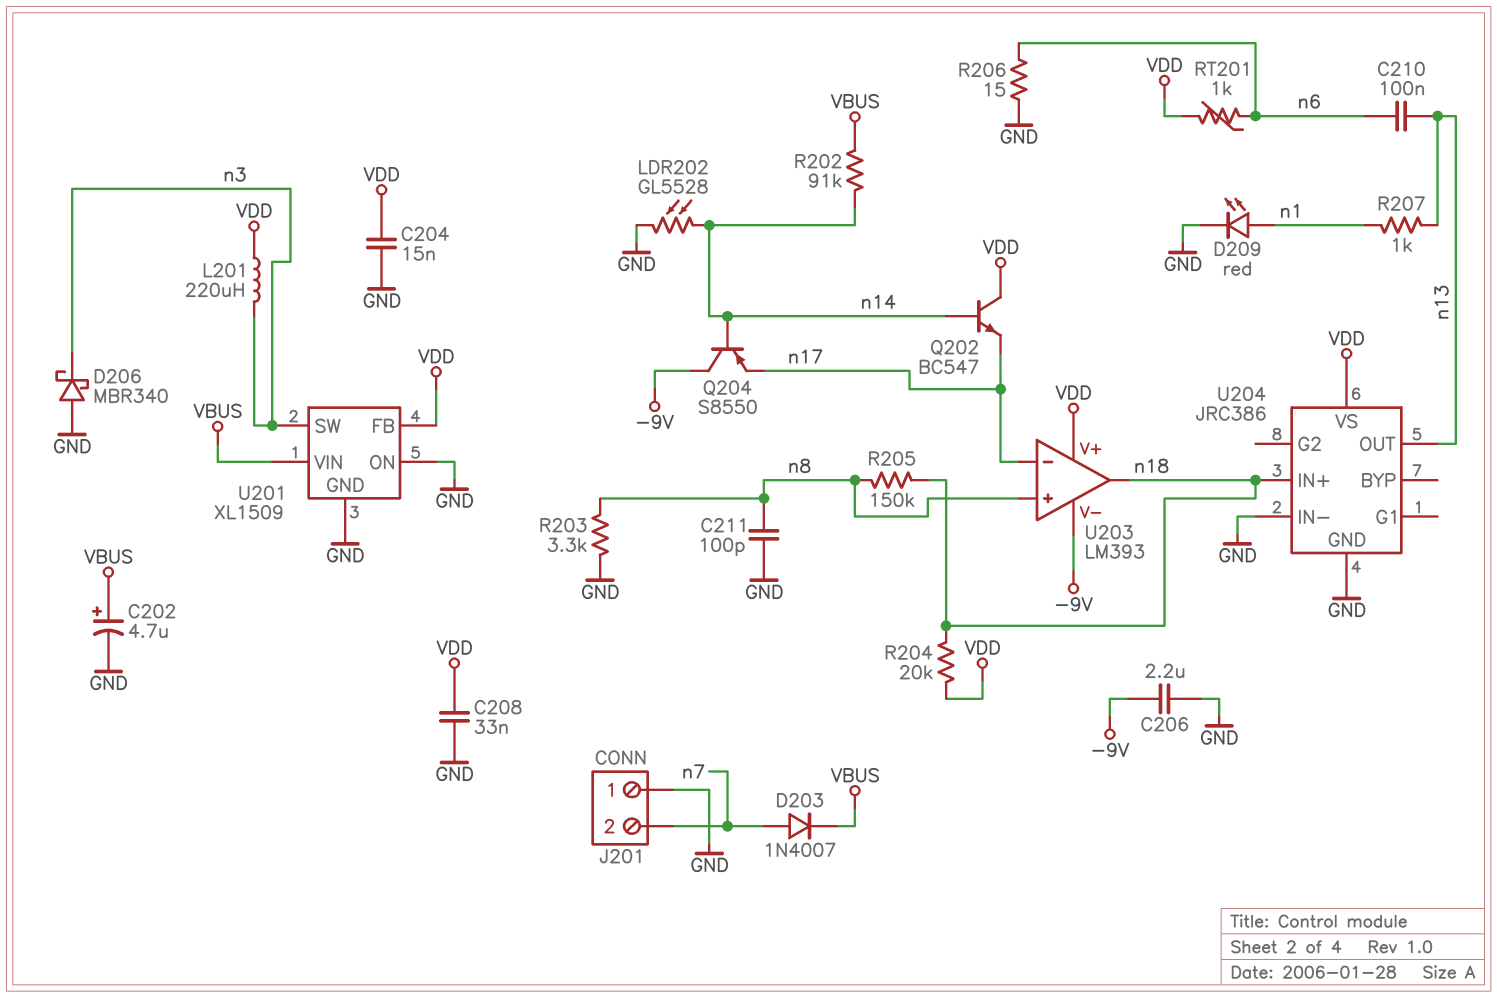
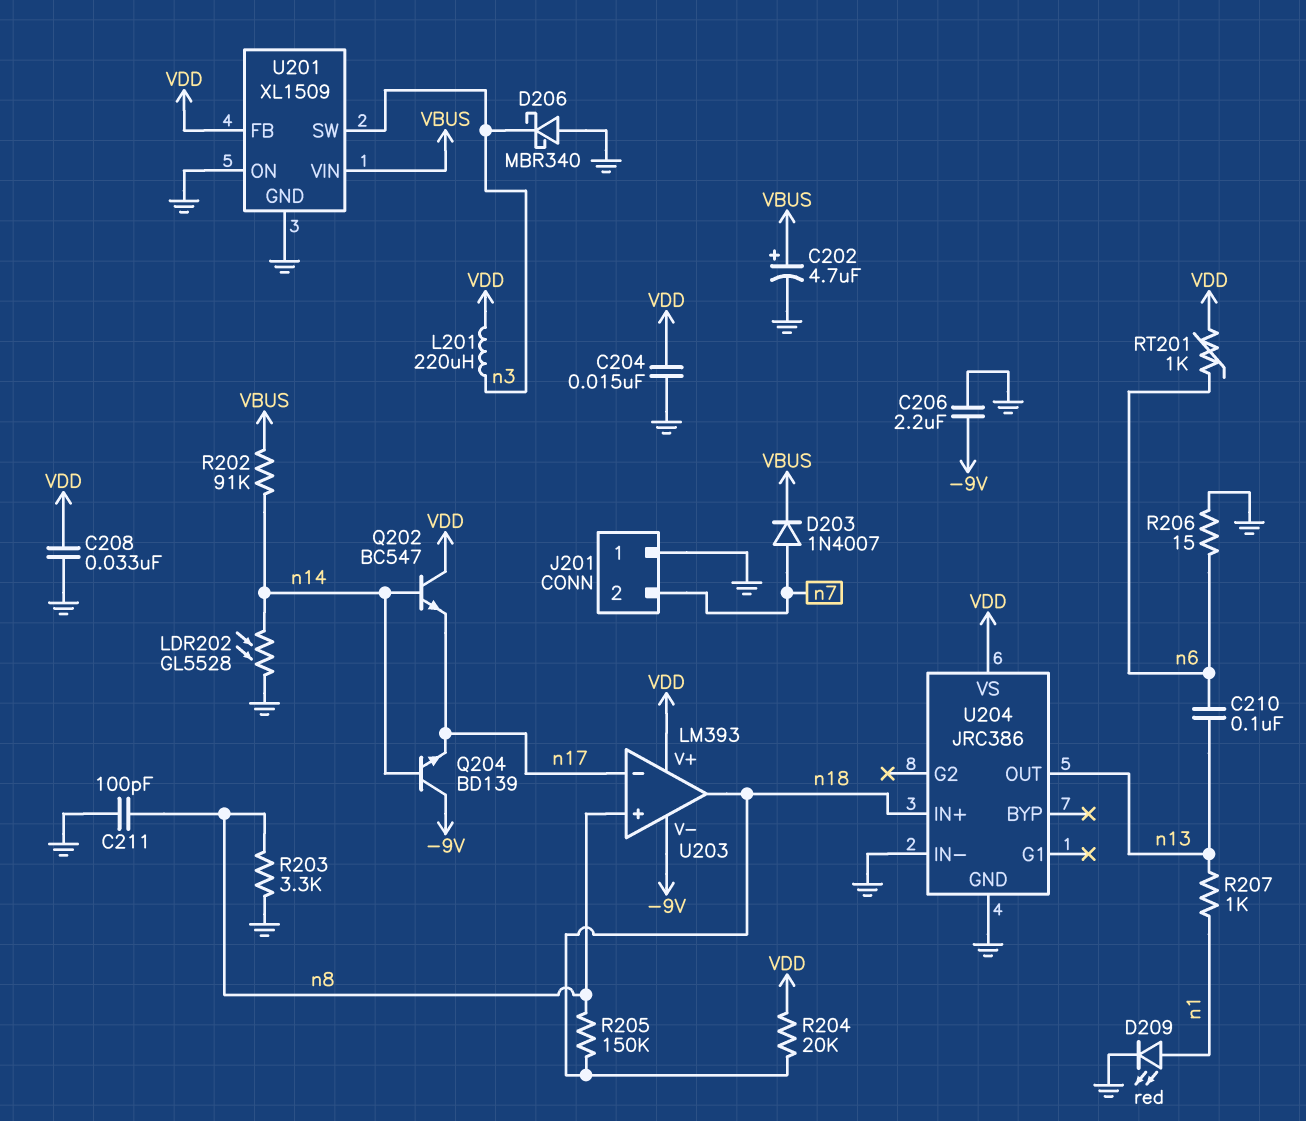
Q204: PNP S8550 (B n14, C -9V, E n17) -> NPN BD139 (B n14, C -9V, E n17)

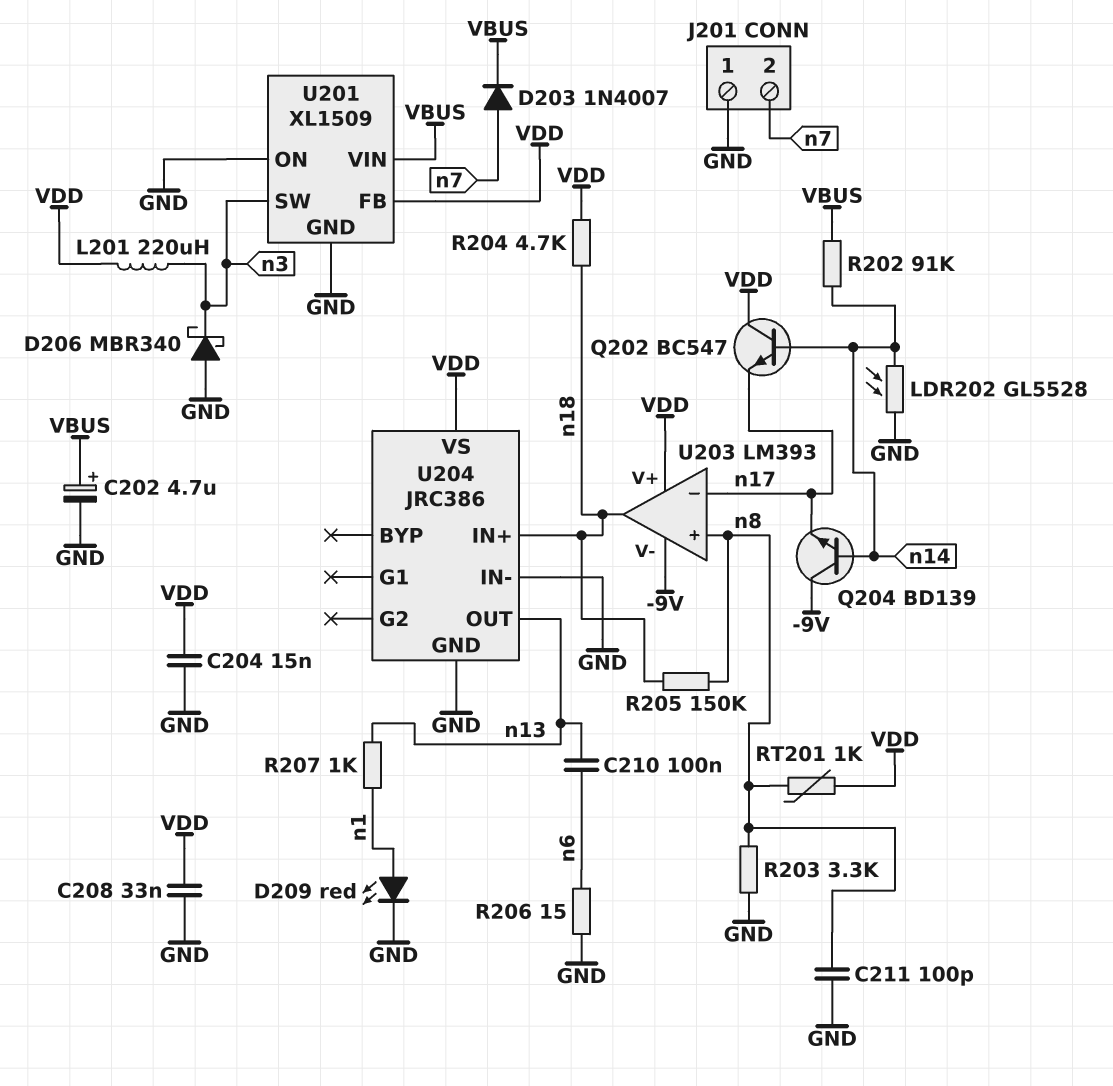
C206: 2.2uF (-9V, GND) -> none
R204: 20k (VDD, n18) -> 4.7k (VDD, n18)
RT201: 1k (VDD, n6) -> 1k (VDD, n8)

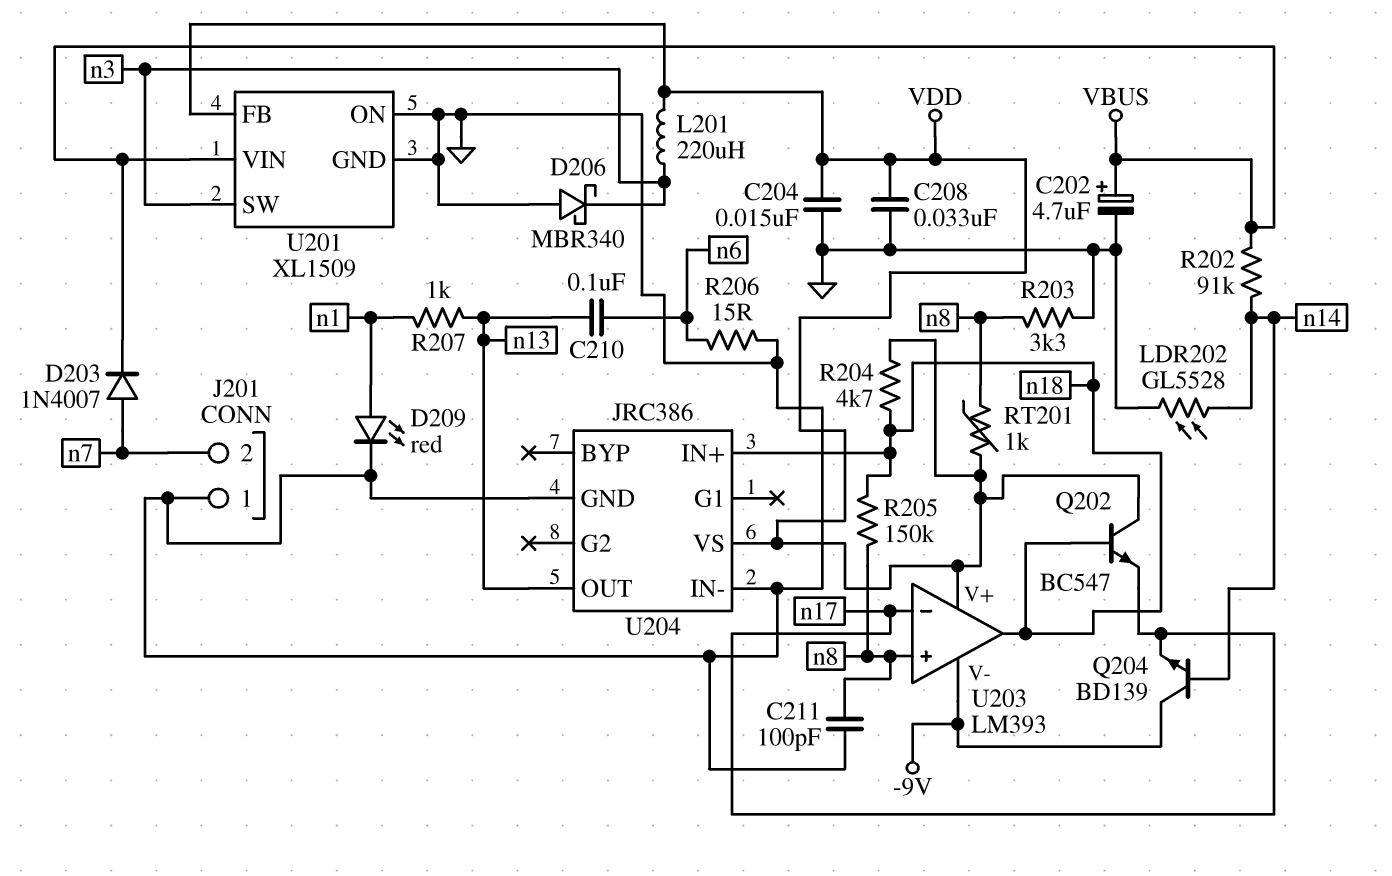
Q202: NPN BC547 (B n14, C VDD, E n17) -> NPN BC547 (B n18, C VDD, E n17)

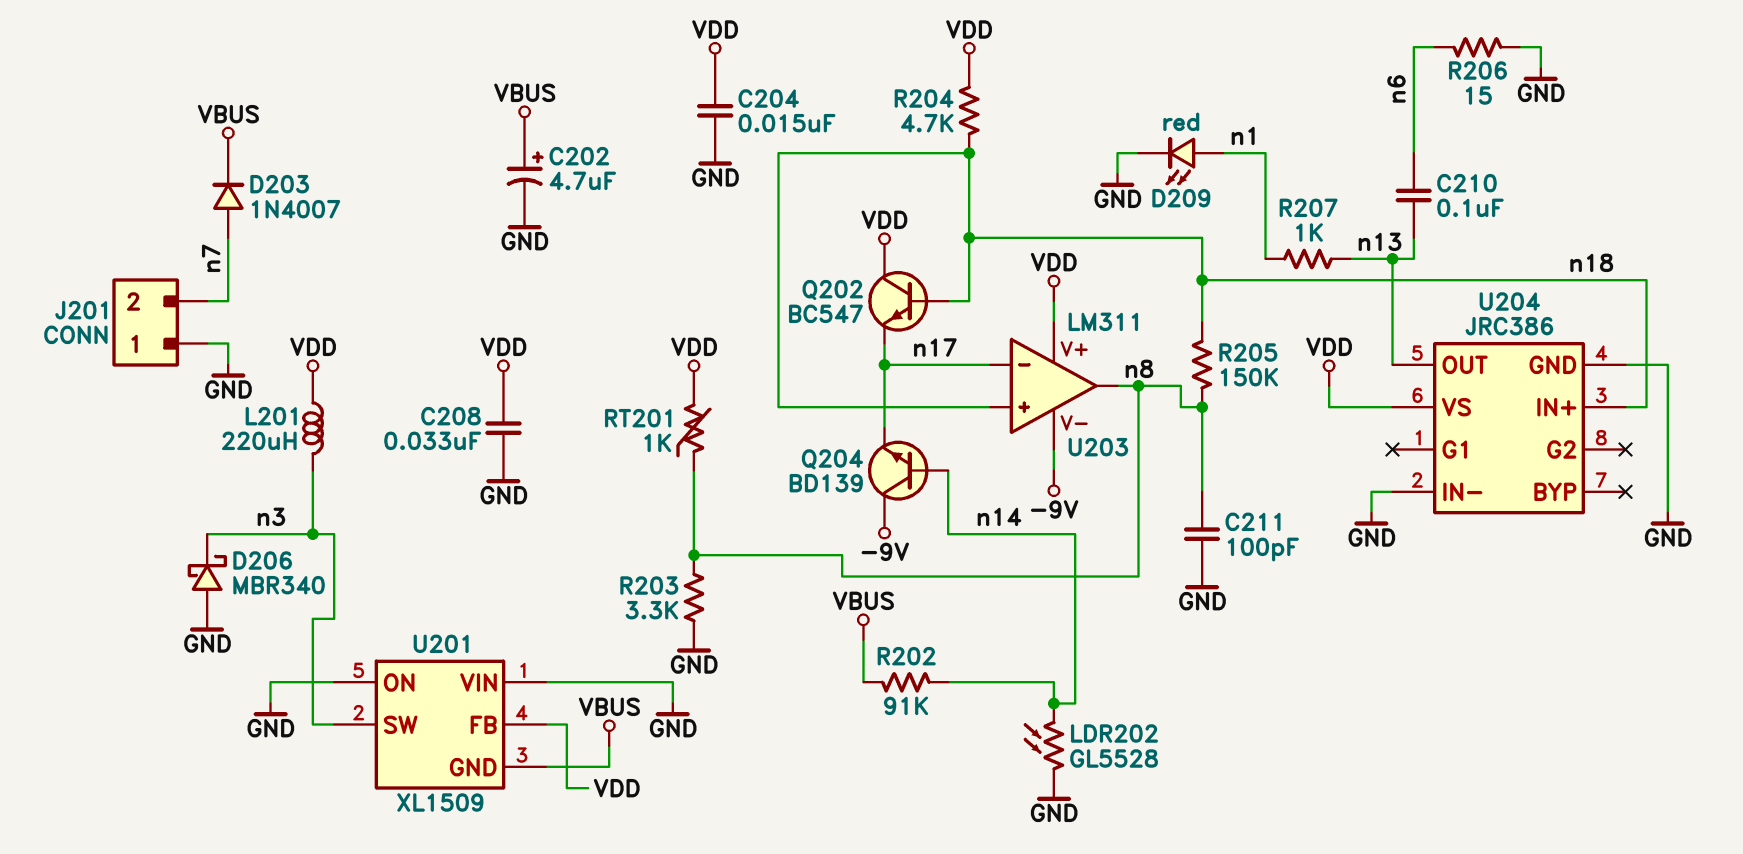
U201 pin GND: GND -> VBUS
U201 pin VIN: VBUS -> GND
U203: LM393 -> LM311
U203 pin in+: n8 -> n18
U203 pin out: n18 -> n8

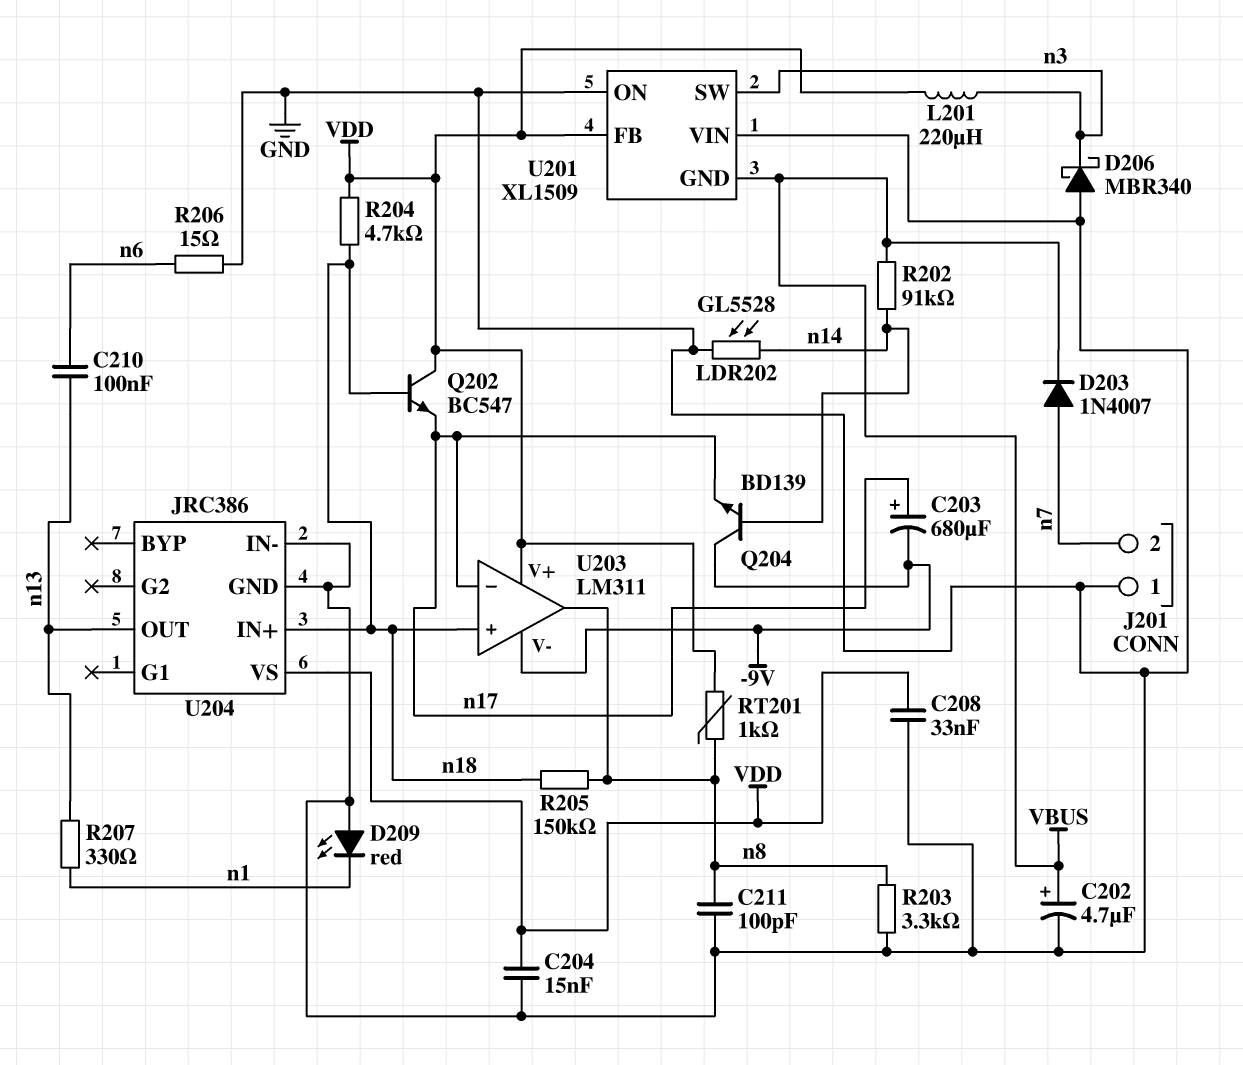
C203: none -> 680uF (plus n17, minus -9V)
D209: LED red (A n1, K GND) -> LED red (A GND, K n1)
R207: 1k (n1, n13) -> 330 (n1, n13)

_Your objective_.
Return each line of the material in which the string "VBUS" can be found.

_Result for this task_.
U201 pin GND: GND -> VBUS
U201 pin VIN: VBUS -> GND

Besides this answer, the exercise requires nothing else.